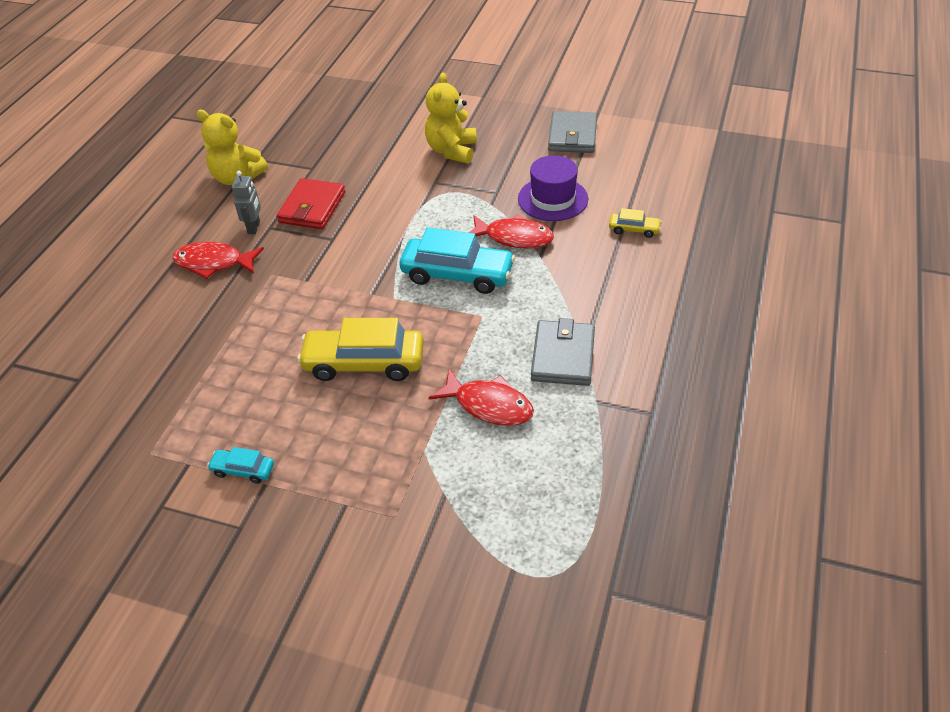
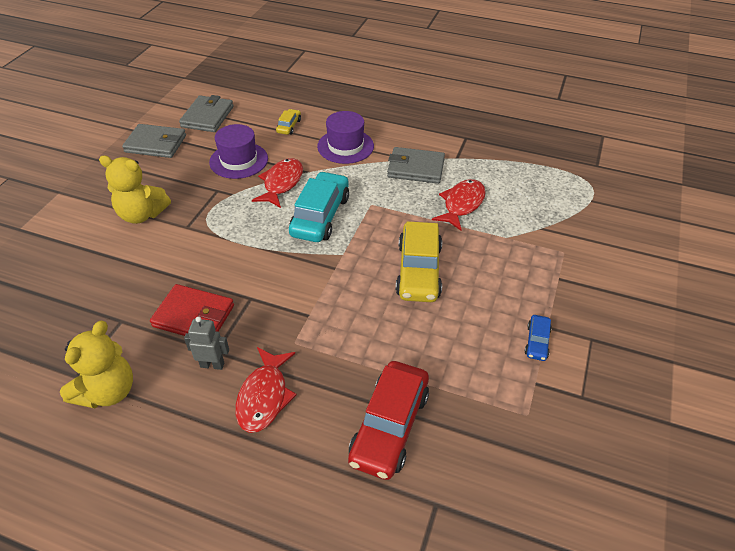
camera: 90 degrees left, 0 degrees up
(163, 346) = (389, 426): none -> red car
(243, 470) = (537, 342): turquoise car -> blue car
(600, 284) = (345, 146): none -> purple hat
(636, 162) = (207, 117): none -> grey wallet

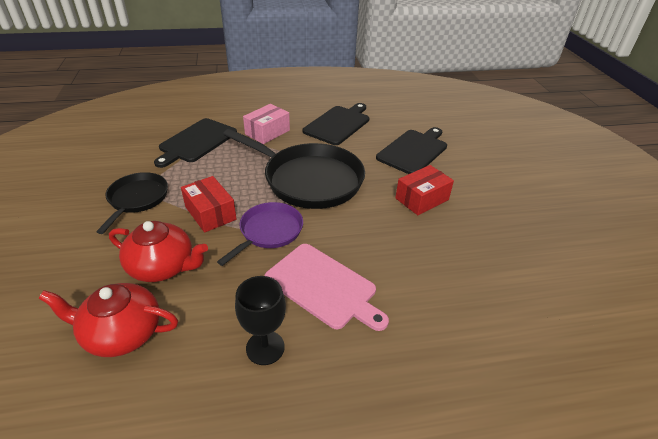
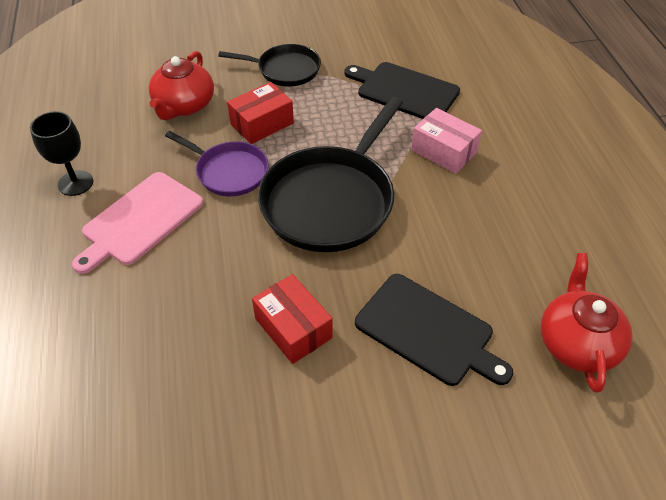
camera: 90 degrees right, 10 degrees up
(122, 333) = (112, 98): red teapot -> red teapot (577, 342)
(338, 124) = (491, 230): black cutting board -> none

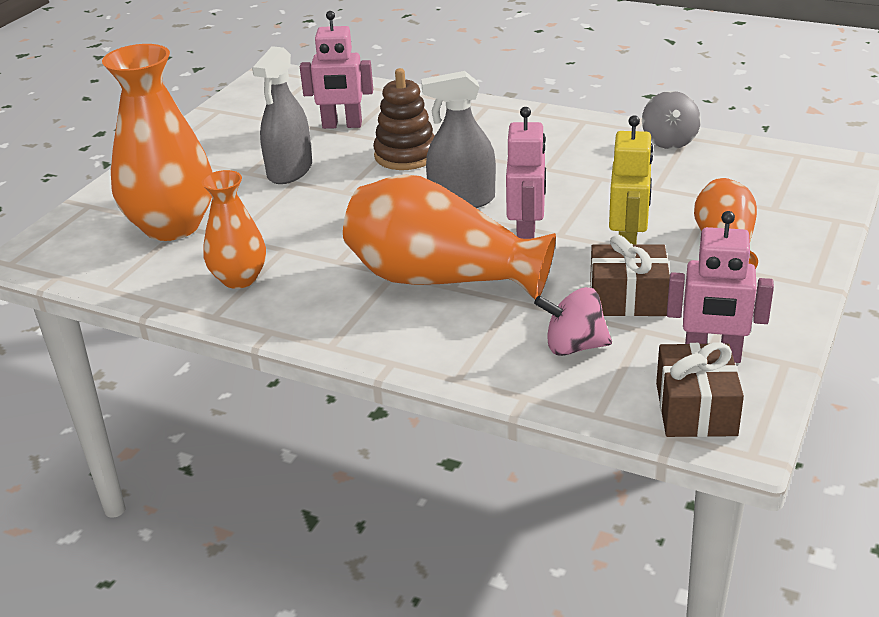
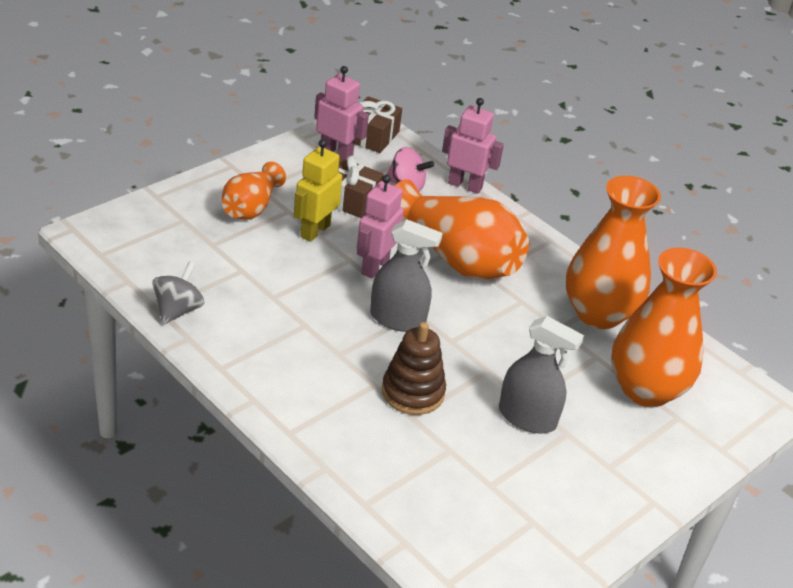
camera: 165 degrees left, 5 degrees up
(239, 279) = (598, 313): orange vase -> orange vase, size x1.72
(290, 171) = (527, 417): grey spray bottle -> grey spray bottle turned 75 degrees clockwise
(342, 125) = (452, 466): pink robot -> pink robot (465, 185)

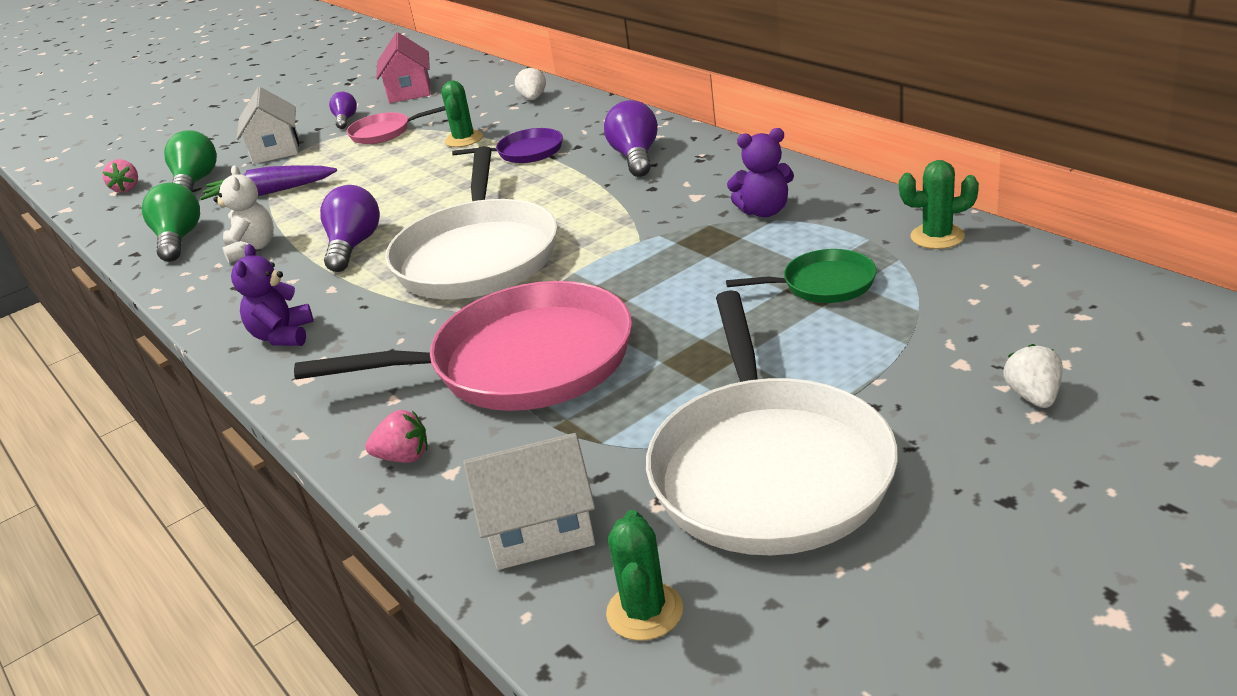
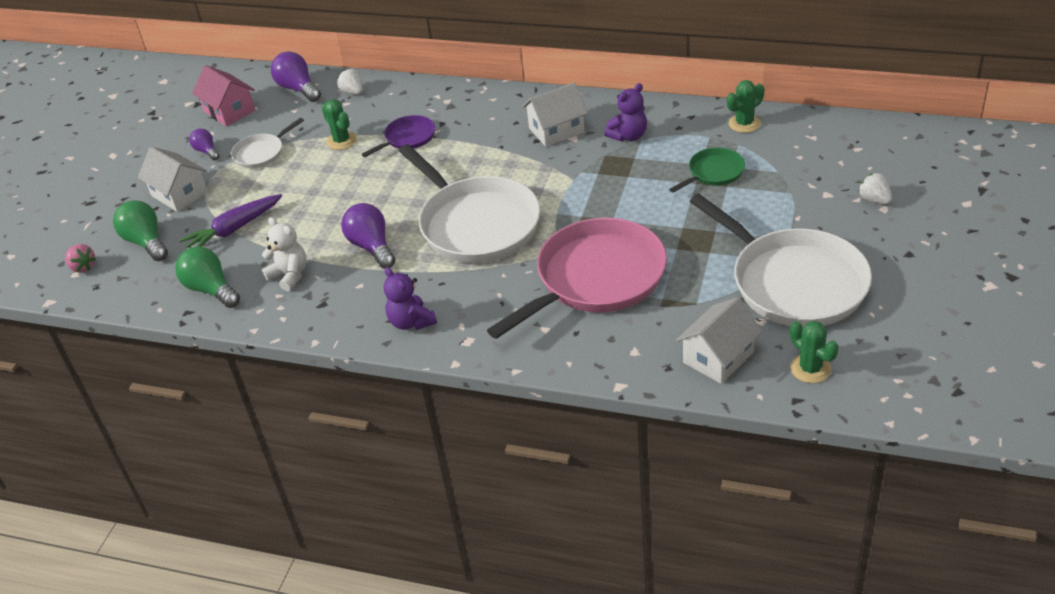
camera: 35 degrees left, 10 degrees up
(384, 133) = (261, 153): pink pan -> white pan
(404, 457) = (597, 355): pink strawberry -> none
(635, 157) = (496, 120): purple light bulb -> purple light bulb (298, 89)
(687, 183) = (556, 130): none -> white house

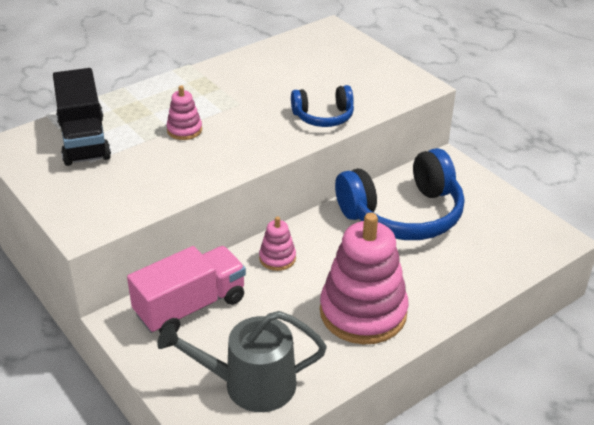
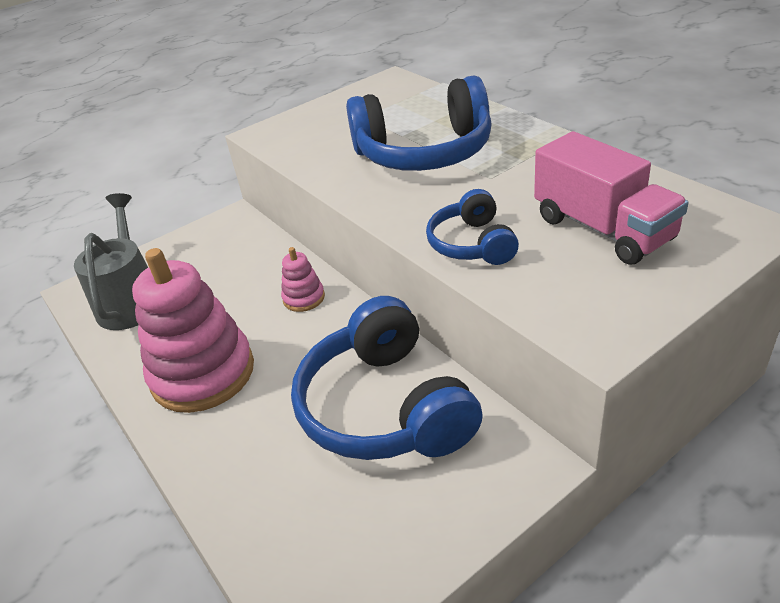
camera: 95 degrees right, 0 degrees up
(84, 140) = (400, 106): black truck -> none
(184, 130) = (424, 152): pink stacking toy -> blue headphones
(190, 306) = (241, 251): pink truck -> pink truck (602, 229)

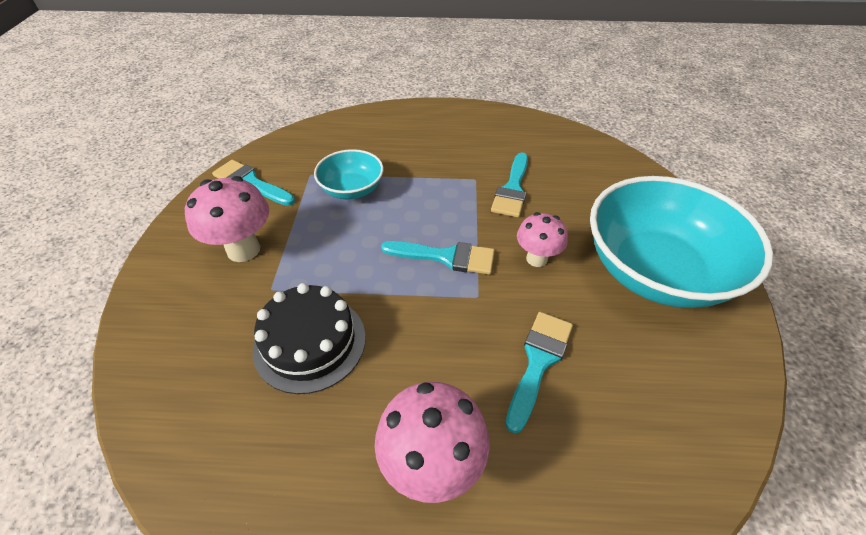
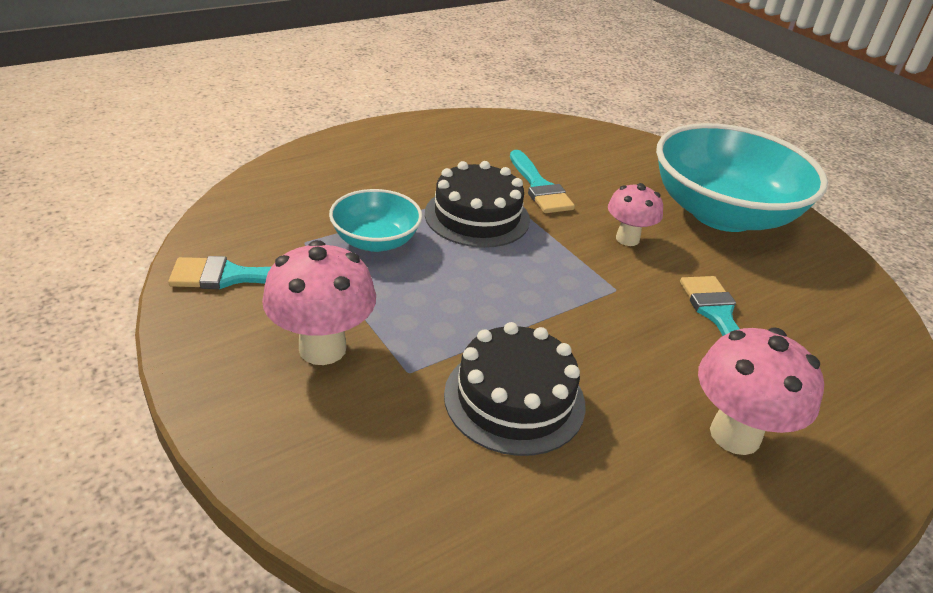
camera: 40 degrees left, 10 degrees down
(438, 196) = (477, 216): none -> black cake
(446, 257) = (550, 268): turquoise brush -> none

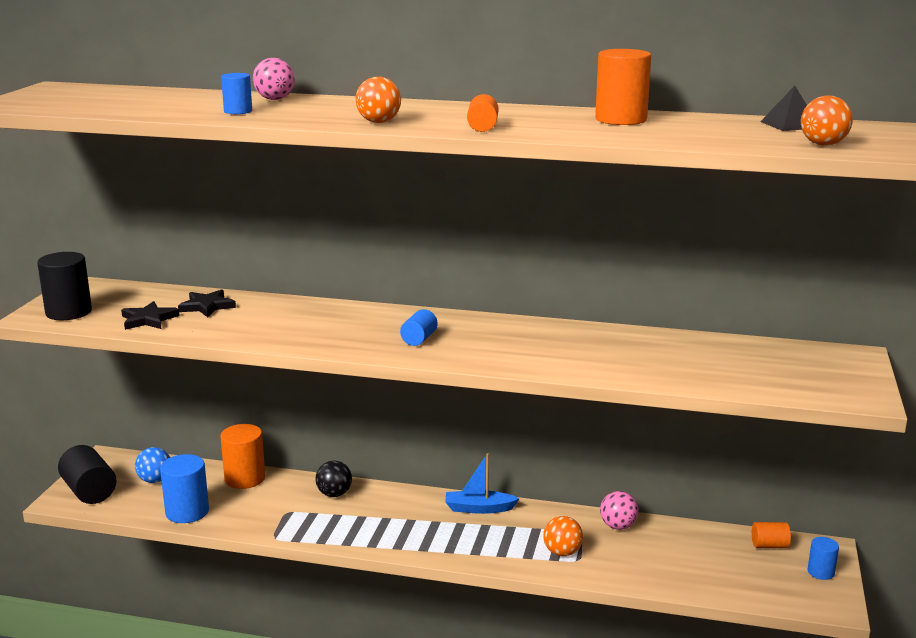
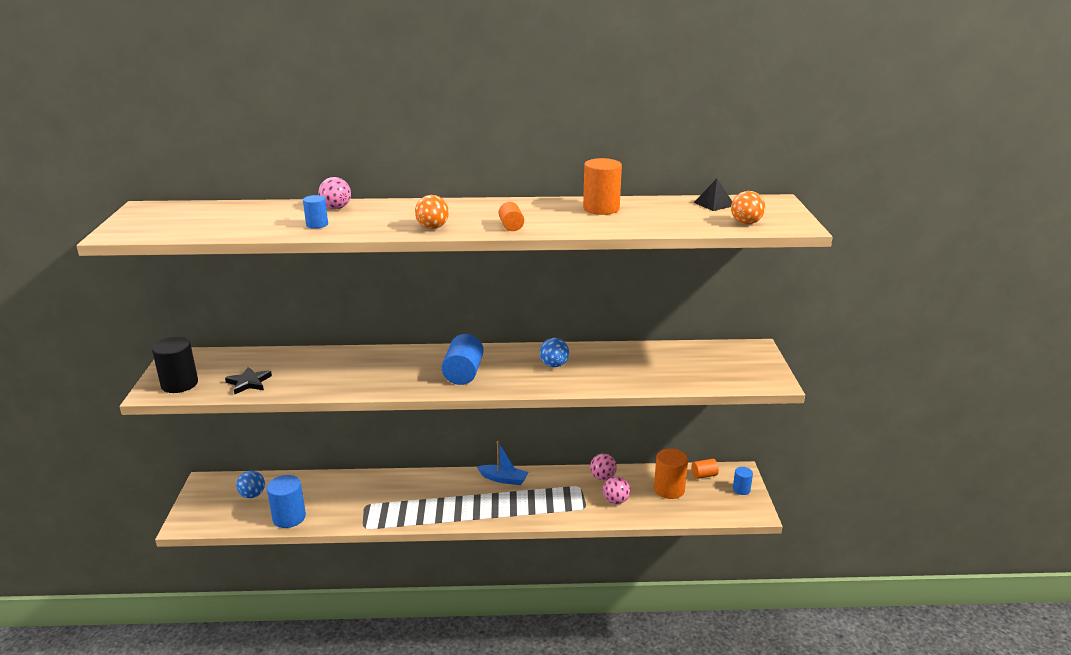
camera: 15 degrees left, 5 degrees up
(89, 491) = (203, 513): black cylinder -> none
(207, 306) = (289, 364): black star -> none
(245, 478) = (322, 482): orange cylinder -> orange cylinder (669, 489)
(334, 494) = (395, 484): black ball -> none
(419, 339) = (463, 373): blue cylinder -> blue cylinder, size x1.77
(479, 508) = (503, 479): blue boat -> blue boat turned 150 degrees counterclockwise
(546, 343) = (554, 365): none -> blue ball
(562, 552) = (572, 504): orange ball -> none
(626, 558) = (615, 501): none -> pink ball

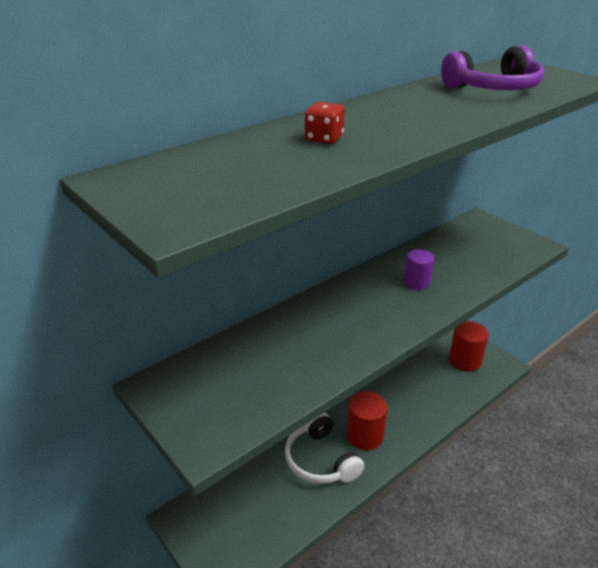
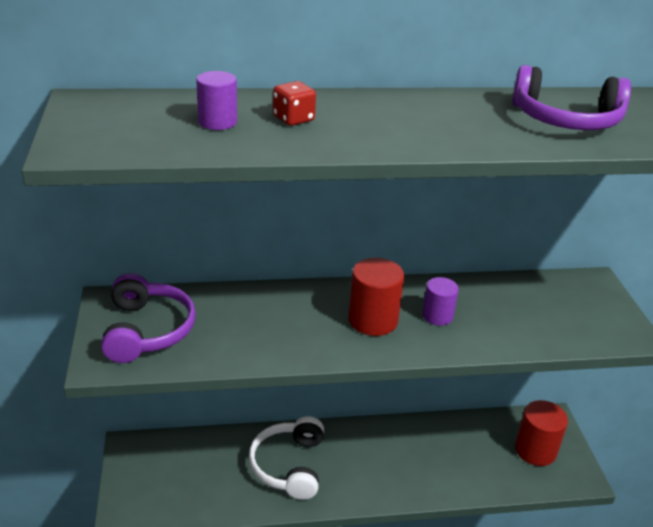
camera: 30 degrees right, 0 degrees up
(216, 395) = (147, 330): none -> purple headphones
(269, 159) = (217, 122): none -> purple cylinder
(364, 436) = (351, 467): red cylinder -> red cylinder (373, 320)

§ TASK
Provide every line from the material that contains the word "cylinder".

§ OUTPUT FOR THIS TASK
(89, 491) = (203, 513): black cylinder -> none
(245, 478) = (322, 482): orange cylinder -> orange cylinder (669, 489)
(419, 339) = (463, 373): blue cylinder -> blue cylinder, size x1.77
(269, 159) = (217, 122): none -> purple cylinder
(364, 436) = (351, 467): red cylinder -> red cylinder (373, 320)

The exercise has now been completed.